[Source records]

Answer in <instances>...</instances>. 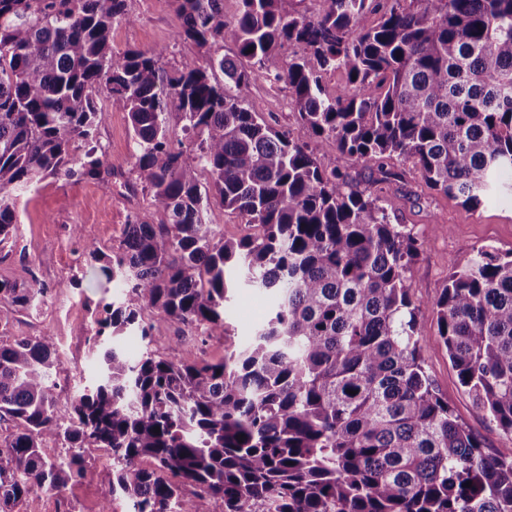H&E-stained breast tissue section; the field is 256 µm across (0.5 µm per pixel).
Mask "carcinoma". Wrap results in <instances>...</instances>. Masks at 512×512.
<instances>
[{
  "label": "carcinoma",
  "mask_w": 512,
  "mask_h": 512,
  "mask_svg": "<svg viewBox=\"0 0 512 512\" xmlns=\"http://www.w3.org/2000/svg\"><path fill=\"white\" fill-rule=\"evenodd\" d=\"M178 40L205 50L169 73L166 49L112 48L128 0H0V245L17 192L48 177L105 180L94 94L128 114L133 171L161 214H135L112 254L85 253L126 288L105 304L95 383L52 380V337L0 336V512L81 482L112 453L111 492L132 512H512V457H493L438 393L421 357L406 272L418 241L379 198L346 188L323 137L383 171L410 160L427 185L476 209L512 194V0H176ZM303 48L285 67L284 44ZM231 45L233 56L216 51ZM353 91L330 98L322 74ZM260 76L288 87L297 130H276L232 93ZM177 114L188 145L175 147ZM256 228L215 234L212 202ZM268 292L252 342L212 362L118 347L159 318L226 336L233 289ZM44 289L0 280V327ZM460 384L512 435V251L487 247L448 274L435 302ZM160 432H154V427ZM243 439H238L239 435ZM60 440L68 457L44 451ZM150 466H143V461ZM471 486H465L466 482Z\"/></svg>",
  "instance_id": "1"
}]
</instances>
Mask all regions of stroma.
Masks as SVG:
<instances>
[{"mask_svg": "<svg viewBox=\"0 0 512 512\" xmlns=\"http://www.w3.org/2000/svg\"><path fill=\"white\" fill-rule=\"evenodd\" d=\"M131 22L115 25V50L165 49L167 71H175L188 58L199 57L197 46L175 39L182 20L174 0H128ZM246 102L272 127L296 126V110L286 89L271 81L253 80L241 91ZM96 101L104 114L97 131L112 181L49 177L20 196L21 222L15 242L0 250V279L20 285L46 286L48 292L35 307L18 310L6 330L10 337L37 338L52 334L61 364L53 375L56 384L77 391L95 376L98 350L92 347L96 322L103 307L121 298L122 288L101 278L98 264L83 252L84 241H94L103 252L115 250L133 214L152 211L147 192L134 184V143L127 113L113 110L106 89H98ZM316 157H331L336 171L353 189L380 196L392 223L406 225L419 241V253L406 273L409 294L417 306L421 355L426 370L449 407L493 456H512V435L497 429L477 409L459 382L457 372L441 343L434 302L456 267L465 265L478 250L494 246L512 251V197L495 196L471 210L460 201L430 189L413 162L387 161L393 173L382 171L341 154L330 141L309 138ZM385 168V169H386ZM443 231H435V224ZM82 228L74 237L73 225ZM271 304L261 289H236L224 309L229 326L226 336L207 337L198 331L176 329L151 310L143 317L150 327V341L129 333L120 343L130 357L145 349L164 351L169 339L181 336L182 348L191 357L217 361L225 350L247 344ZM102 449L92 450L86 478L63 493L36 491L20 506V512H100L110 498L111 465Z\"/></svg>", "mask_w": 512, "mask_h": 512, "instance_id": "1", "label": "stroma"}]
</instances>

...

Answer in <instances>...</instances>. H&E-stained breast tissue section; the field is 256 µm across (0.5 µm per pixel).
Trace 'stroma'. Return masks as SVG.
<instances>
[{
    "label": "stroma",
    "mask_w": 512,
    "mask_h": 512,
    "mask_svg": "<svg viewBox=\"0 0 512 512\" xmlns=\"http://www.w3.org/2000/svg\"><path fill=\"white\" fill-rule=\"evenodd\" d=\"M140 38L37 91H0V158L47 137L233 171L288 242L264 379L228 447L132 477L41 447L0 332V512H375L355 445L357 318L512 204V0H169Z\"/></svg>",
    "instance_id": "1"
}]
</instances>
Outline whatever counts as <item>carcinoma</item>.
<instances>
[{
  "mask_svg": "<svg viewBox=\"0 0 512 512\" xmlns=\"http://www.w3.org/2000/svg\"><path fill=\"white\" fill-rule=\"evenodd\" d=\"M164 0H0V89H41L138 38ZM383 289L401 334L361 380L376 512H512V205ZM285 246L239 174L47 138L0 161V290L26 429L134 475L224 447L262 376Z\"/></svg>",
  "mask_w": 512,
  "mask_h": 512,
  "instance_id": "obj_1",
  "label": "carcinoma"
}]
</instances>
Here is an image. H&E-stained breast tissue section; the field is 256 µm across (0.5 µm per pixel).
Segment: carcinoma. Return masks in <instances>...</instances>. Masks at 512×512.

--

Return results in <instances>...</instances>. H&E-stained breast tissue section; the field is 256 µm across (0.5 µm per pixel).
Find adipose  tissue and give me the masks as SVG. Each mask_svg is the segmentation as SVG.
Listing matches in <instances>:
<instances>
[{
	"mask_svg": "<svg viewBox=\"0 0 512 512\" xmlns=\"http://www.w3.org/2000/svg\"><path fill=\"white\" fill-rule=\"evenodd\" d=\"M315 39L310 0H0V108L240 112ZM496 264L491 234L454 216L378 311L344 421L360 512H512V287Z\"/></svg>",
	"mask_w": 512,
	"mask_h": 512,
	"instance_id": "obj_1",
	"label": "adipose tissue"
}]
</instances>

Task instructions
Which lines above run from the one containing "Here is an image." down to the one containing "Segment: carcinoma. Return"? Repeat exactly those, both ends included, and nothing else.

Result of this task
Here is an image. H&E-stained breast tissue section; the field is 256 µm across (0.5 µm per pixel).
Segment: carcinoma. Return masks in <instances>...</instances>. Masks at 512×512.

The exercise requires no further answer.